● EXERCISE PROMPT: Copy the data that follows exactly as it is, excluding all pictures.

------ DATA EXTRACT ------

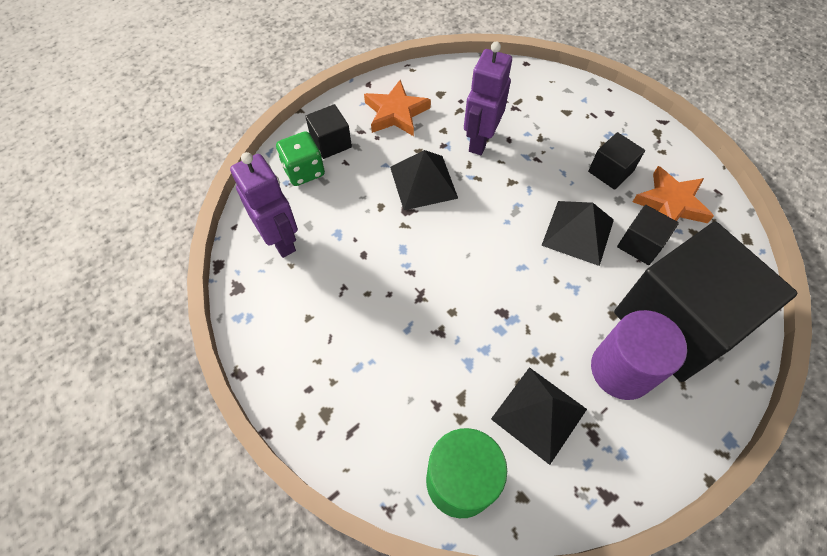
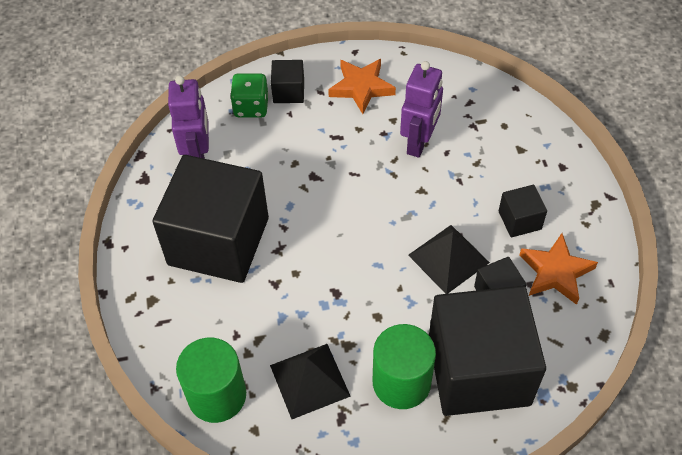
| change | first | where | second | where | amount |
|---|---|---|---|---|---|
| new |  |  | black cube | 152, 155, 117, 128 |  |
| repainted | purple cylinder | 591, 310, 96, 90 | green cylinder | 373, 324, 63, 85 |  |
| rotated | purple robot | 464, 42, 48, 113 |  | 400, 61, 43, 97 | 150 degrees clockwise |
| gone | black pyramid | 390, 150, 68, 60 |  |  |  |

------

● TASK ANSWER:
| change | first | where | second | where | amount |
|---|---|---|---|---|---|
| new |  |  | black cube | 152, 155, 117, 128 |  |
| repainted | purple cylinder | 591, 310, 96, 90 | green cylinder | 373, 324, 63, 85 |  |
| rotated | purple robot | 464, 42, 48, 113 |  | 400, 61, 43, 97 | 150 degrees clockwise |
| gone | black pyramid | 390, 150, 68, 60 |  |  |  |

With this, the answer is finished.